*Set exercise*: Update the listing below so that every "center" reads "midpoint" instead, with nothing else altered.

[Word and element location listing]
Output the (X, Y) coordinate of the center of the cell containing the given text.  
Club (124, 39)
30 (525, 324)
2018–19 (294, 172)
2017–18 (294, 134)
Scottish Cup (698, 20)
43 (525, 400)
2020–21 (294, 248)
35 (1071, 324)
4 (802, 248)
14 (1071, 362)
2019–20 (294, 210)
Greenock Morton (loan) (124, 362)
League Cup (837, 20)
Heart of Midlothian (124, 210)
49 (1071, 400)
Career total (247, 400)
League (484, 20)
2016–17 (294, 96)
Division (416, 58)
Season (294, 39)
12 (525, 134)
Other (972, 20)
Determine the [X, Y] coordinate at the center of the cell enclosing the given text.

*Right answer*:
Output the (X, Y) coordinate of the midpoint of the cell containing the given text.  
Club (124, 39)
30 (525, 324)
2018–19 (294, 172)
2017–18 (294, 134)
Scottish Cup (698, 20)
43 (525, 400)
2020–21 (294, 248)
35 (1071, 324)
4 (802, 248)
14 (1071, 362)
2019–20 (294, 210)
Greenock Morton (loan) (124, 362)
League Cup (837, 20)
Heart of Midlothian (124, 210)
49 (1071, 400)
Career total (247, 400)
League (484, 20)
2016–17 (294, 96)
Division (416, 58)
Season (294, 39)
12 (525, 134)
Other (972, 20)
Determine the [X, Y] coordinate at the midpoint of the cell enclosing the given text.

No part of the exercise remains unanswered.